WORK INSTRUCTIONS: Write out all of the entries below word for word.

DATA FOR THIS TASK:
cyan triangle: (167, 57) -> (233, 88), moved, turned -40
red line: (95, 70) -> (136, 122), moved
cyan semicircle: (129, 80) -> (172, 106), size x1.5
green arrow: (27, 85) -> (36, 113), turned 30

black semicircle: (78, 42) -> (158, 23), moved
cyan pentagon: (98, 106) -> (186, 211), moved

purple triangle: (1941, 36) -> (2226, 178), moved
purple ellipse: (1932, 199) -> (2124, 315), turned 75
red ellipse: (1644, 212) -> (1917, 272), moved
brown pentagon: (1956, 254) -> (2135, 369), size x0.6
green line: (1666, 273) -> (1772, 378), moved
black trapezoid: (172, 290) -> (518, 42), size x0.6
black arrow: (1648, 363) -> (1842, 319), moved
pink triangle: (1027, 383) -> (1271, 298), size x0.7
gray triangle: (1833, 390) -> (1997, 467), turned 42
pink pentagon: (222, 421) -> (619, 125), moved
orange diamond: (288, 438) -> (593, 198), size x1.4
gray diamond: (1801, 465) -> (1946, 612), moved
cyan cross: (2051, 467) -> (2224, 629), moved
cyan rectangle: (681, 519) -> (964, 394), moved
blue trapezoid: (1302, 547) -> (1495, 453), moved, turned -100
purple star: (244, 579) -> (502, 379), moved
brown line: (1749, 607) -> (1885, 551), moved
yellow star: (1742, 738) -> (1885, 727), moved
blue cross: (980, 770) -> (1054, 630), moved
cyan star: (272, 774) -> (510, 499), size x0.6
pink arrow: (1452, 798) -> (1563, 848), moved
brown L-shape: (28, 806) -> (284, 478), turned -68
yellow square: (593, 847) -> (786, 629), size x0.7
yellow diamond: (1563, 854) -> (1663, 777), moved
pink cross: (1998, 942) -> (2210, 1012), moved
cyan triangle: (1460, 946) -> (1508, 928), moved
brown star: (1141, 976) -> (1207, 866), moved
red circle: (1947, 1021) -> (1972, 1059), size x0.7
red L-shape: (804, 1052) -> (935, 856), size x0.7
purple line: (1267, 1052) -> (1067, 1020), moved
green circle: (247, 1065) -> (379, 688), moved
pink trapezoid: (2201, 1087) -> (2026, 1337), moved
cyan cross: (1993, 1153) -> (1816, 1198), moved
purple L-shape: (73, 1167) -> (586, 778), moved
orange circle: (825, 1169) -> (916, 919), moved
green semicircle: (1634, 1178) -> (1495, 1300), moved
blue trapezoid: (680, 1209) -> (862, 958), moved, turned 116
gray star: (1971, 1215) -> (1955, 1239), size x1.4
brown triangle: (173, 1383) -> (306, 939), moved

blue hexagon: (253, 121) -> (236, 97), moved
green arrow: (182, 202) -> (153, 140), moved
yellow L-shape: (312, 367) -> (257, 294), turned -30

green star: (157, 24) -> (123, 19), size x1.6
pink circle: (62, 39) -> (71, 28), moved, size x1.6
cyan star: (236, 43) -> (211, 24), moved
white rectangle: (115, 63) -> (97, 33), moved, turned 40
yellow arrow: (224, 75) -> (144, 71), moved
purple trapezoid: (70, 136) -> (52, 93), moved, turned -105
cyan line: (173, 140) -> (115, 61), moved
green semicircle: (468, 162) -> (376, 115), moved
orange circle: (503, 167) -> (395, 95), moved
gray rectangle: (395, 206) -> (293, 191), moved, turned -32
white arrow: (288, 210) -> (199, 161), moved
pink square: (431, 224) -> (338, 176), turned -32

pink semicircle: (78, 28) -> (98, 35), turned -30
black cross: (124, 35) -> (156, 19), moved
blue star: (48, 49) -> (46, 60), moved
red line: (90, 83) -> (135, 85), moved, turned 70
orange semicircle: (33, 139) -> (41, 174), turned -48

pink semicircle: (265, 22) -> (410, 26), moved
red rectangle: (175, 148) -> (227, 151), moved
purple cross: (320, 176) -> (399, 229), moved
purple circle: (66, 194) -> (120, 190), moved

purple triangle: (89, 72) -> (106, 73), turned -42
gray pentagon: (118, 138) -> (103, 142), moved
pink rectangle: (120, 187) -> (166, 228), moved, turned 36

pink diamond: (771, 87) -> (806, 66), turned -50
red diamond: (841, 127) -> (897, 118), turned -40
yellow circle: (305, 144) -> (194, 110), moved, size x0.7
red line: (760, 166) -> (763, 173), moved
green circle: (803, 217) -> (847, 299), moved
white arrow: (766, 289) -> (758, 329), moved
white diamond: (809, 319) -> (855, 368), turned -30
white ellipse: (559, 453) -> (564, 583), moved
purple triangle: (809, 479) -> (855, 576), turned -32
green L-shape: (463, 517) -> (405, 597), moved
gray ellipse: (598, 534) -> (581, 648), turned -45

PROBLEM SOLUTION:
cyan triangle: (167, 57) -> (233, 88), moved, turned -40
red line: (95, 70) -> (136, 122), moved
cyan semicircle: (129, 80) -> (172, 106), size x1.5
green arrow: (27, 85) -> (36, 113), turned 30

black semicircle: (78, 42) -> (158, 23), moved
cyan pentagon: (98, 106) -> (186, 211), moved

purple triangle: (1941, 36) -> (2226, 178), moved
purple ellipse: (1932, 199) -> (2124, 315), turned 75
red ellipse: (1644, 212) -> (1917, 272), moved
brown pentagon: (1956, 254) -> (2135, 369), size x0.6
green line: (1666, 273) -> (1772, 378), moved
black trapezoid: (172, 290) -> (518, 42), size x0.6
black arrow: (1648, 363) -> (1842, 319), moved
pink triangle: (1027, 383) -> (1271, 298), size x0.7
gray triangle: (1833, 390) -> (1997, 467), turned 42
pink pentagon: (222, 421) -> (619, 125), moved
orange diamond: (288, 438) -> (593, 198), size x1.4
gray diamond: (1801, 465) -> (1946, 612), moved
cyan cross: (2051, 467) -> (2224, 629), moved
cyan rectangle: (681, 519) -> (964, 394), moved
blue trapezoid: (1302, 547) -> (1495, 453), moved, turned -100
purple star: (244, 579) -> (502, 379), moved
brown line: (1749, 607) -> (1885, 551), moved
yellow star: (1742, 738) -> (1885, 727), moved
blue cross: (980, 770) -> (1054, 630), moved
cyan star: (272, 774) -> (510, 499), size x0.6
pink arrow: (1452, 798) -> (1563, 848), moved
brown L-shape: (28, 806) -> (284, 478), turned -68
yellow square: (593, 847) -> (786, 629), size x0.7
yellow diamond: (1563, 854) -> (1663, 777), moved
pink cross: (1998, 942) -> (2210, 1012), moved
cyan triangle: (1460, 946) -> (1508, 928), moved
brown star: (1141, 976) -> (1207, 866), moved
red circle: (1947, 1021) -> (1972, 1059), size x0.7
red L-shape: (804, 1052) -> (935, 856), size x0.7
purple line: (1267, 1052) -> (1067, 1020), moved
green circle: (247, 1065) -> (379, 688), moved
pink trapezoid: (2201, 1087) -> (2026, 1337), moved
cyan cross: (1993, 1153) -> (1816, 1198), moved
purple L-shape: (73, 1167) -> (586, 778), moved
orange circle: (825, 1169) -> (916, 919), moved
green semicircle: (1634, 1178) -> (1495, 1300), moved
blue trapezoid: (680, 1209) -> (862, 958), moved, turned 116
gray star: (1971, 1215) -> (1955, 1239), size x1.4
brown triangle: (173, 1383) -> (306, 939), moved

blue hexagon: (253, 121) -> (236, 97), moved
green arrow: (182, 202) -> (153, 140), moved
yellow L-shape: (312, 367) -> (257, 294), turned -30

green star: (157, 24) -> (123, 19), size x1.6
pink circle: (62, 39) -> (71, 28), moved, size x1.6
cyan star: (236, 43) -> (211, 24), moved
white rectangle: (115, 63) -> (97, 33), moved, turned 40
yellow arrow: (224, 75) -> (144, 71), moved
purple trapezoid: (70, 136) -> (52, 93), moved, turned -105
cyan line: (173, 140) -> (115, 61), moved
green semicircle: (468, 162) -> (376, 115), moved
orange circle: (503, 167) -> (395, 95), moved
gray rectangle: (395, 206) -> (293, 191), moved, turned -32
white arrow: (288, 210) -> (199, 161), moved
pink square: (431, 224) -> (338, 176), turned -32

pink semicircle: (78, 28) -> (98, 35), turned -30
black cross: (124, 35) -> (156, 19), moved
blue star: (48, 49) -> (46, 60), moved
red line: (90, 83) -> (135, 85), moved, turned 70
orange semicircle: (33, 139) -> (41, 174), turned -48

pink semicircle: (265, 22) -> (410, 26), moved
red rectangle: (175, 148) -> (227, 151), moved
purple cross: (320, 176) -> (399, 229), moved
purple circle: (66, 194) -> (120, 190), moved

purple triangle: (89, 72) -> (106, 73), turned -42
gray pentagon: (118, 138) -> (103, 142), moved
pink rectangle: (120, 187) -> (166, 228), moved, turned 36

pink diamond: (771, 87) -> (806, 66), turned -50
red diamond: (841, 127) -> (897, 118), turned -40
yellow circle: (305, 144) -> (194, 110), moved, size x0.7
red line: (760, 166) -> (763, 173), moved
green circle: (803, 217) -> (847, 299), moved
white arrow: (766, 289) -> (758, 329), moved
white diamond: (809, 319) -> (855, 368), turned -30
white ellipse: (559, 453) -> (564, 583), moved
purple triangle: (809, 479) -> (855, 576), turned -32
green L-shape: (463, 517) -> (405, 597), moved
gray ellipse: (598, 534) -> (581, 648), turned -45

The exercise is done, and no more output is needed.